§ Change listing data
★ ★ ★ ★

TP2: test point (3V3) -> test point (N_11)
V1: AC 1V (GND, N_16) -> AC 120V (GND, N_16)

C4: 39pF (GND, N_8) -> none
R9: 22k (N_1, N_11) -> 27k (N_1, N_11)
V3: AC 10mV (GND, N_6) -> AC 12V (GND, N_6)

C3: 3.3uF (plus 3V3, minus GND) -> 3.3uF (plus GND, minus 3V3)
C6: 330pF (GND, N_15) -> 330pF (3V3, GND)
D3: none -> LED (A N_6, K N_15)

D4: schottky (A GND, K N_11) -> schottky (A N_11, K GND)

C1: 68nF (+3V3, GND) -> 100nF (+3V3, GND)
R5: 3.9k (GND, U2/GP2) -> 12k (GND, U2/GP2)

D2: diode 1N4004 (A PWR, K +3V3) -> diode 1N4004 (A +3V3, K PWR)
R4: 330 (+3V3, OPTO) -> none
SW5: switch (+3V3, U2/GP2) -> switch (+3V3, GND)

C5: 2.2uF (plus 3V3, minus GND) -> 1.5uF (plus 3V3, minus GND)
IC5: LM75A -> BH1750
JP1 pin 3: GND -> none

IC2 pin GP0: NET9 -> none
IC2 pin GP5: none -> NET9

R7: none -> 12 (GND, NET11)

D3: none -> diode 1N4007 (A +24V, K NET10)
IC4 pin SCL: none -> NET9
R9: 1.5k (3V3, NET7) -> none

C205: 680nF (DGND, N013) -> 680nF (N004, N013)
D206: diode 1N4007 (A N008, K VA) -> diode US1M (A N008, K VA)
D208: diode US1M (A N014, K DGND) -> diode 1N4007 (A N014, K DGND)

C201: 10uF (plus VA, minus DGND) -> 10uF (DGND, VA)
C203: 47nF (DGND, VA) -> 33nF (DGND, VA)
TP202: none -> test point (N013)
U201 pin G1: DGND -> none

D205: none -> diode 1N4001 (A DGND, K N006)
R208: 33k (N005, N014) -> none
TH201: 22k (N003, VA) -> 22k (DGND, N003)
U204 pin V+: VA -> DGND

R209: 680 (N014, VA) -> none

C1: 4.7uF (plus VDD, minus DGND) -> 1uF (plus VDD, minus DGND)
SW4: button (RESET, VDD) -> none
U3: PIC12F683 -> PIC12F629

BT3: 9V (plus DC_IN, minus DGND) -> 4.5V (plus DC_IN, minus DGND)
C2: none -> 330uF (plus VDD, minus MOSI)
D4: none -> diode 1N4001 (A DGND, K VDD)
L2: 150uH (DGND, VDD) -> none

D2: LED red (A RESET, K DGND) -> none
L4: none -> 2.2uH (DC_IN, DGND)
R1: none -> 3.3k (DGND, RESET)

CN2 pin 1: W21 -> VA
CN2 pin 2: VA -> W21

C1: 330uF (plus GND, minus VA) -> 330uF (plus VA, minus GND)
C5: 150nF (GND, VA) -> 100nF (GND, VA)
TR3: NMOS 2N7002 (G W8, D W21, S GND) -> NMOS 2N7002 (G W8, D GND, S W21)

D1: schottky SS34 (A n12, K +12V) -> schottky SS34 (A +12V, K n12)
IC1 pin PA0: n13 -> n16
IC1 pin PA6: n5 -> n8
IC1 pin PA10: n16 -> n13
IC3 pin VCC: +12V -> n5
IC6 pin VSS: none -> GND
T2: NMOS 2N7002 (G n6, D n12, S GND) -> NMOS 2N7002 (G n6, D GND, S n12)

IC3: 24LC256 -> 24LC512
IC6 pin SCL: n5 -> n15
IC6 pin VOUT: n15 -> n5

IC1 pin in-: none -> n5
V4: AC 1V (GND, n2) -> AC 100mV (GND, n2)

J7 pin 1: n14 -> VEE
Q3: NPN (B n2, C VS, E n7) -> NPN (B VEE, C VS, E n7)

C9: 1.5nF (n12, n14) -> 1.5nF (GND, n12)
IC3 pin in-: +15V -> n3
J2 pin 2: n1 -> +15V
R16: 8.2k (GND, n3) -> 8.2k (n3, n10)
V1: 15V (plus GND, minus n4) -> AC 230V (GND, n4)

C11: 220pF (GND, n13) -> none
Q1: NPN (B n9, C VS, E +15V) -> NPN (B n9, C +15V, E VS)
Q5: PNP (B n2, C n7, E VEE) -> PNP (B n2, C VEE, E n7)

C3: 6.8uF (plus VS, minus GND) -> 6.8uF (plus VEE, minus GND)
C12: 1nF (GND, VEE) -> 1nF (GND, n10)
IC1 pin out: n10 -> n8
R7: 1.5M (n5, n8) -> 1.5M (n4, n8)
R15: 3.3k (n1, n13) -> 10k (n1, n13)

★ ★ ★ ★

§ TASK ITEM
Provide only the number of lines above that contain the word "test".

§ EXERCISE RESPONSE
2